Top of THE DATA

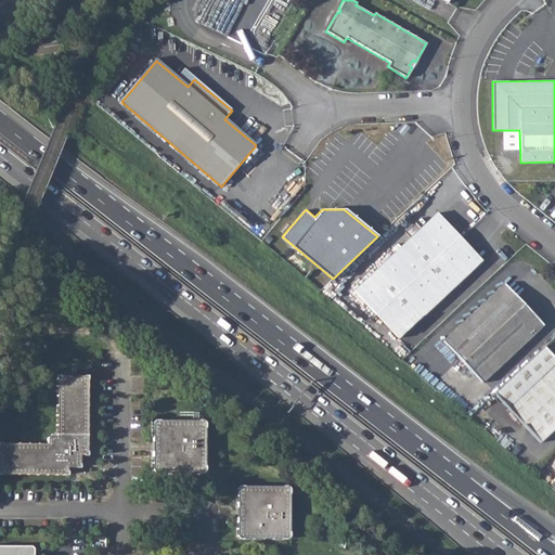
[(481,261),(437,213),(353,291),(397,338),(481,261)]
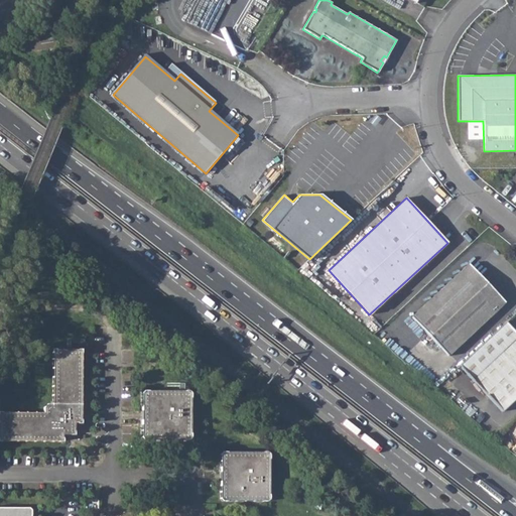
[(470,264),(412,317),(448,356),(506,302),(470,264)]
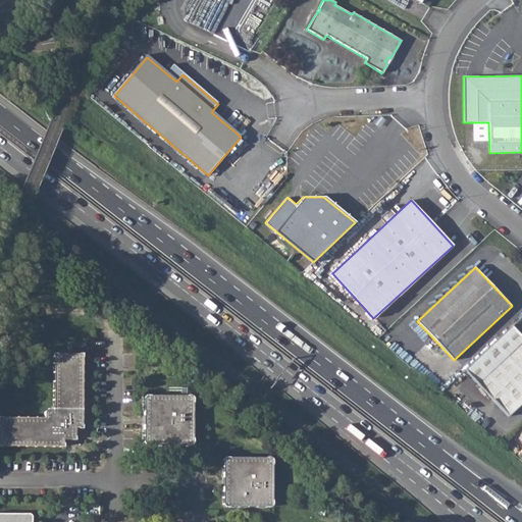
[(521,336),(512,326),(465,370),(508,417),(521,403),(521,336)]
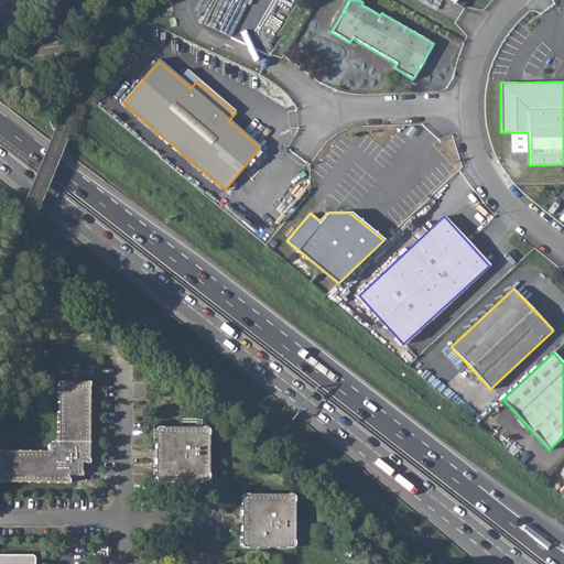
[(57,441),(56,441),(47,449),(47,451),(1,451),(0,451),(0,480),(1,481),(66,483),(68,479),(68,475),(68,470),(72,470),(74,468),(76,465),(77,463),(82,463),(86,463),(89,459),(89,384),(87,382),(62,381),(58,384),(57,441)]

Bottom of THE DATA
Top of THE DATA

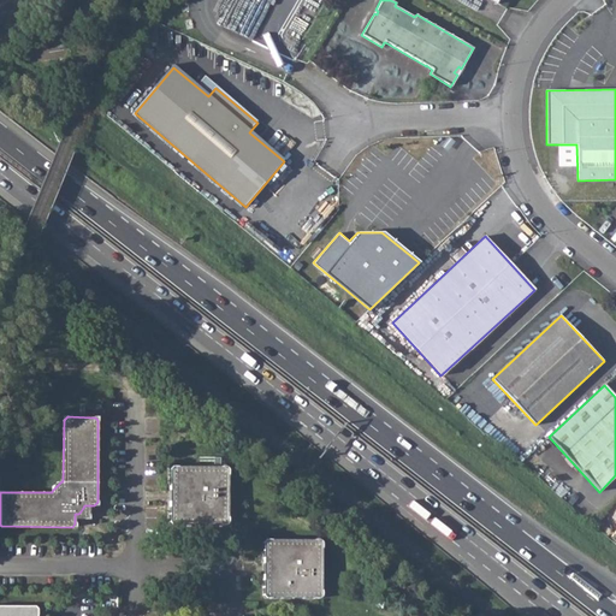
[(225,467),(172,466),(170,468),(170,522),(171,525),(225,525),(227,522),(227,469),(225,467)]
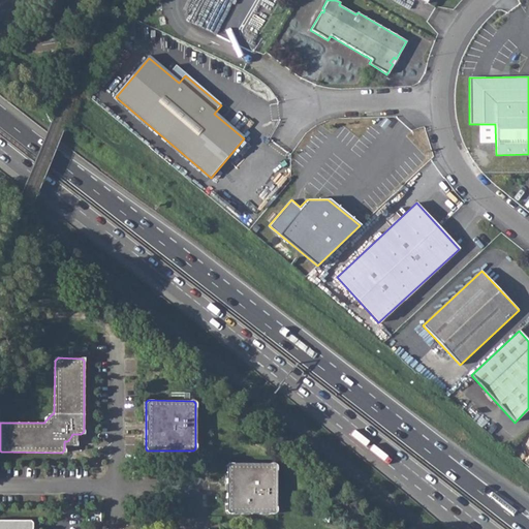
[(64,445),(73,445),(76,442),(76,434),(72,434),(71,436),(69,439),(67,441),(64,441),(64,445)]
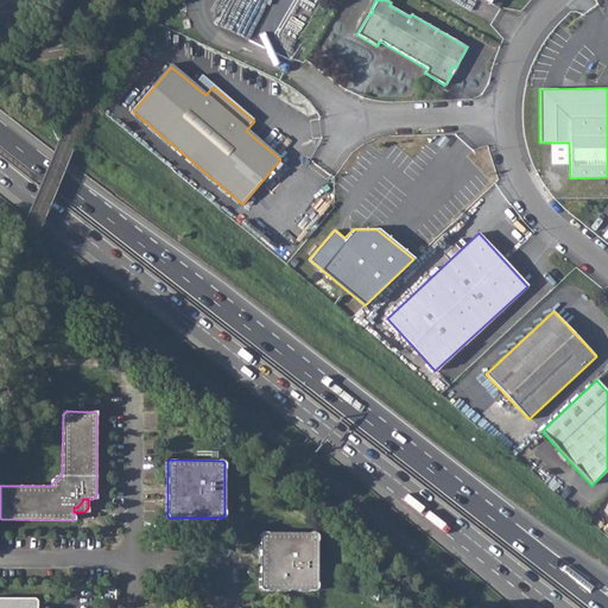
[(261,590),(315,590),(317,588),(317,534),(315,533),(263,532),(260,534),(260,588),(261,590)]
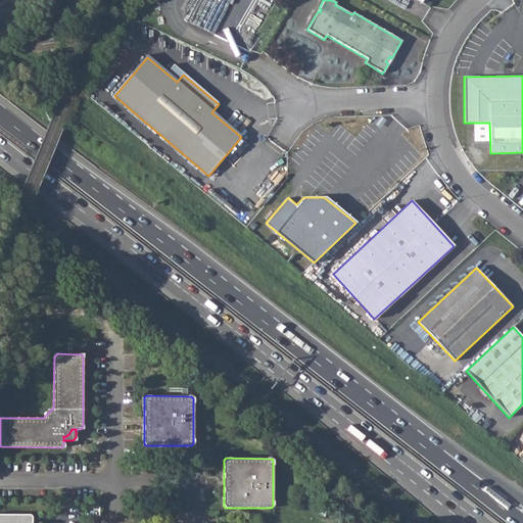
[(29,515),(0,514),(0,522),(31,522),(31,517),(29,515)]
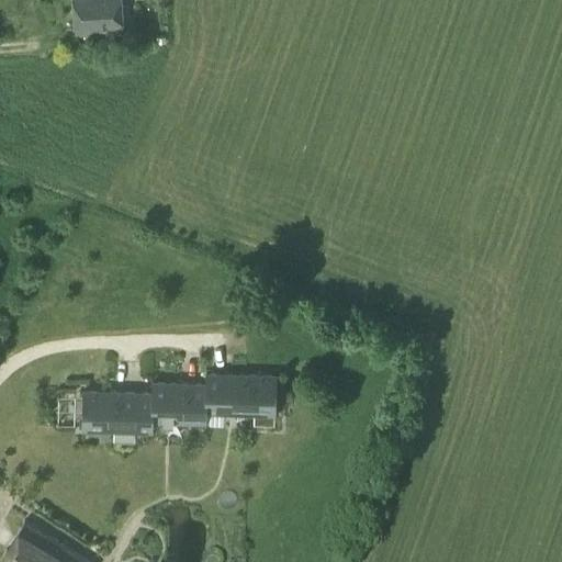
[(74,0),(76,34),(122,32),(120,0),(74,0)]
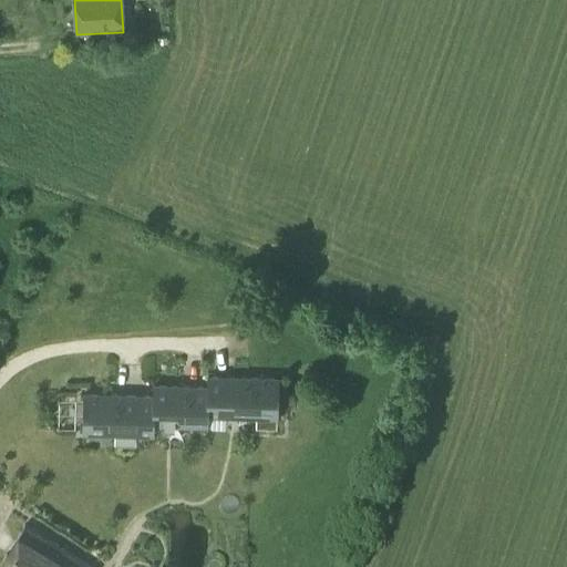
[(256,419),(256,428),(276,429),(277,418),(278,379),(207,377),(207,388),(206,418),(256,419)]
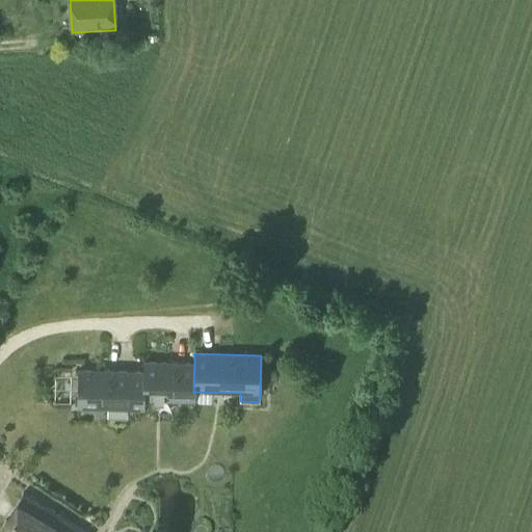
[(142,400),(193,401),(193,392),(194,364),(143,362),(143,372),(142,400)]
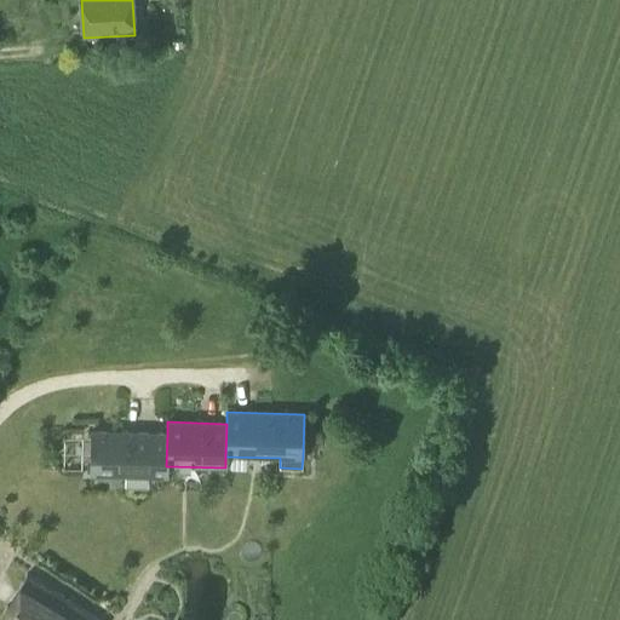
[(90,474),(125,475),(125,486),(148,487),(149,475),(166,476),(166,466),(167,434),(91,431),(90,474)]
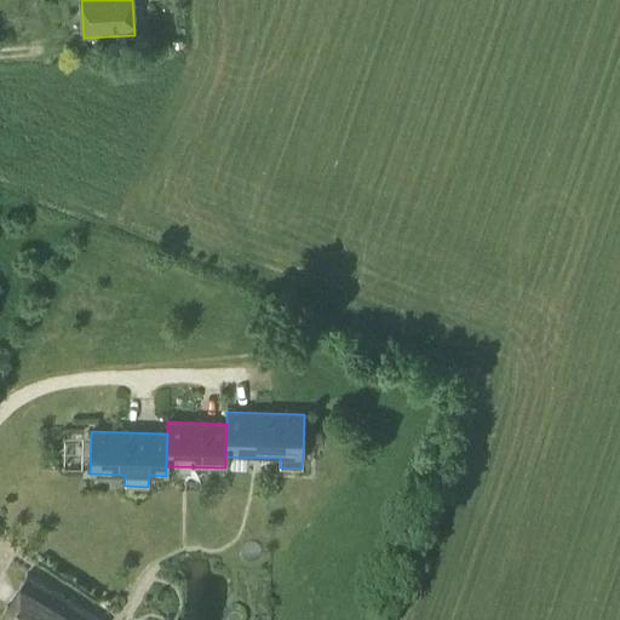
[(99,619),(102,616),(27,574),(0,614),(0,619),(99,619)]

Bottom of THE DATA
Top of THE DATA

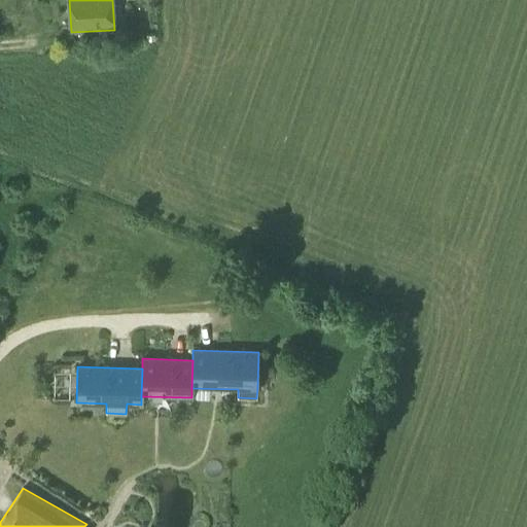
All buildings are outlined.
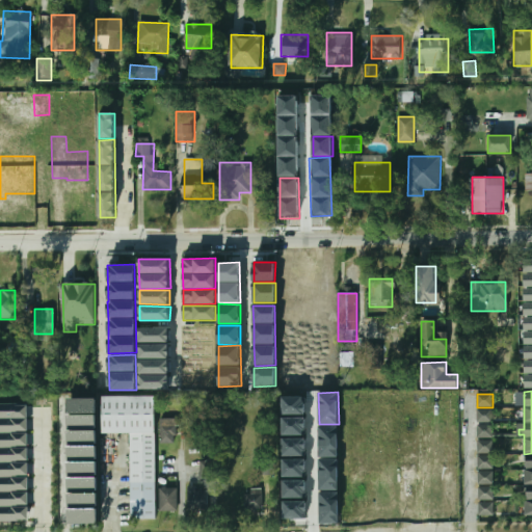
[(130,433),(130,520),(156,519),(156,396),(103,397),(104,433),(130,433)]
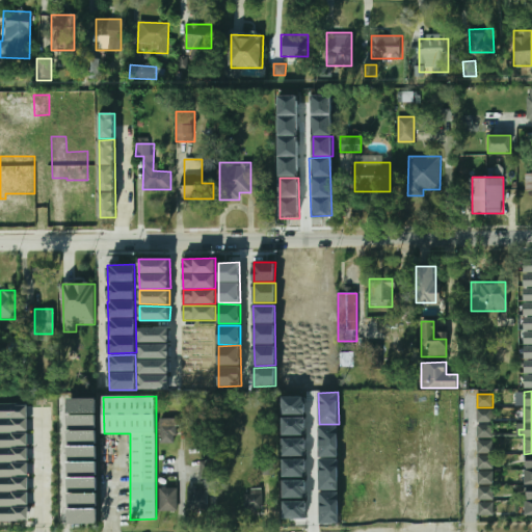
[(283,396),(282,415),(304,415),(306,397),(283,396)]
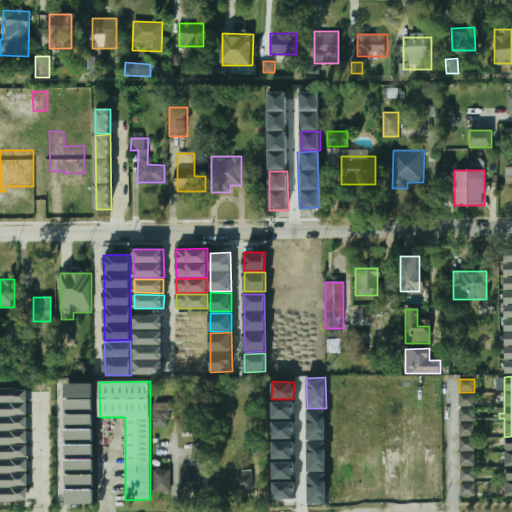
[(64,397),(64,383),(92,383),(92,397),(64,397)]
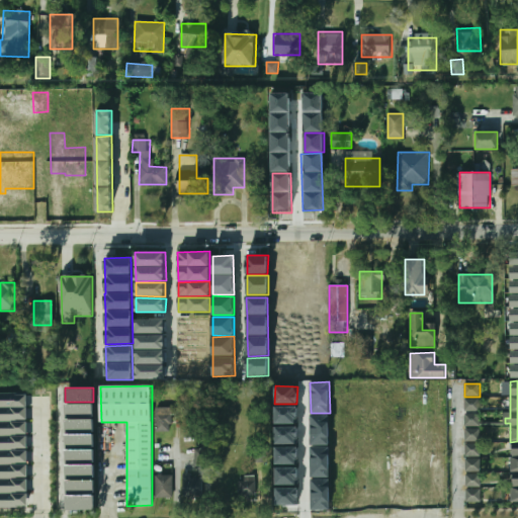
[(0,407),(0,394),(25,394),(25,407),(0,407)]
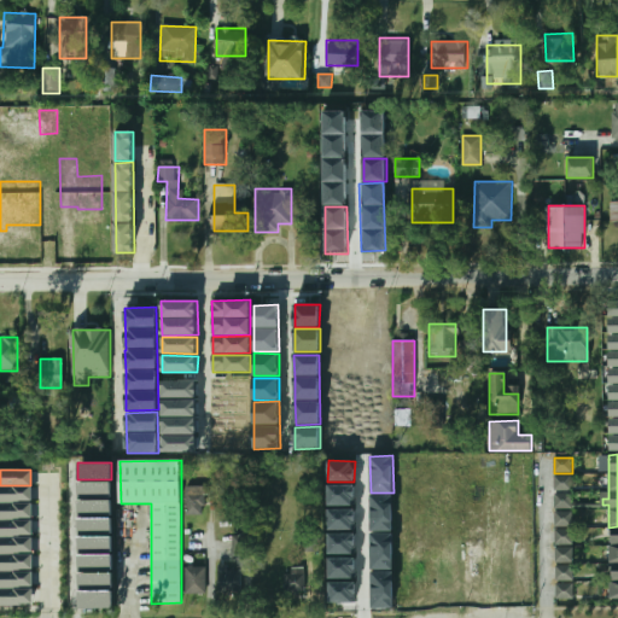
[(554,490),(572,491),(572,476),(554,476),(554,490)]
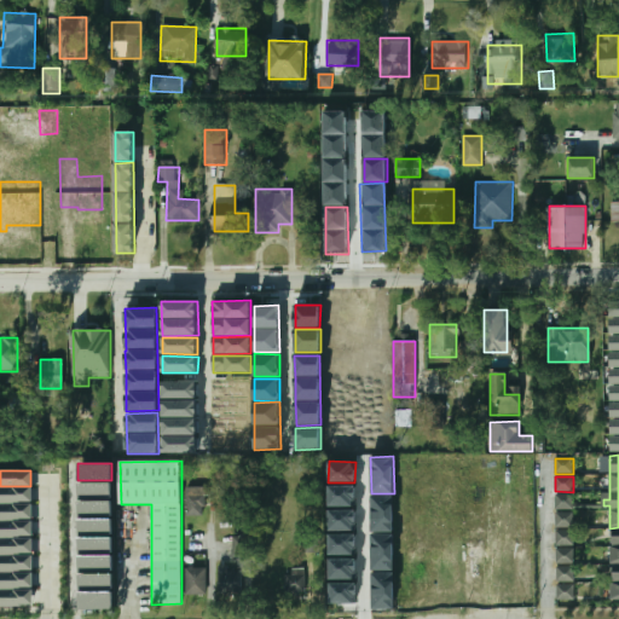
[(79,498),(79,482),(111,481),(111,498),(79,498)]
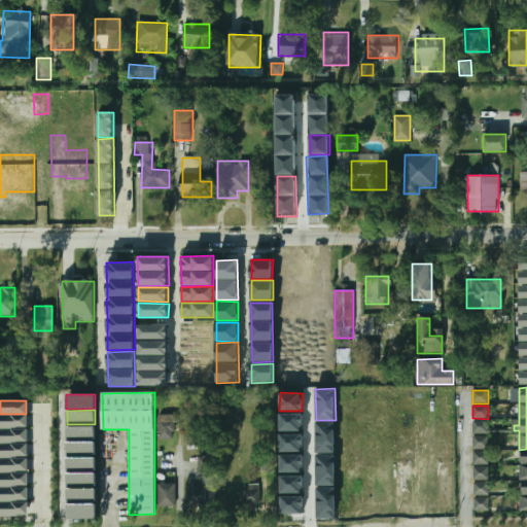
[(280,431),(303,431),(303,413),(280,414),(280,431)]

Bottom of THE DATA

Look above for the line with "[(79,498),(79,482),(111,481),(111,498),(79,498)]" and the line with "[(280,431),(303,431),(303,413),(280,414),(280,431)]", then restate exactly those two lines and all lines between them, with no pictures.

[(79,498),(79,482),(111,481),(111,498),(79,498)]
[(280,431),(303,431),(303,413),(280,414),(280,431)]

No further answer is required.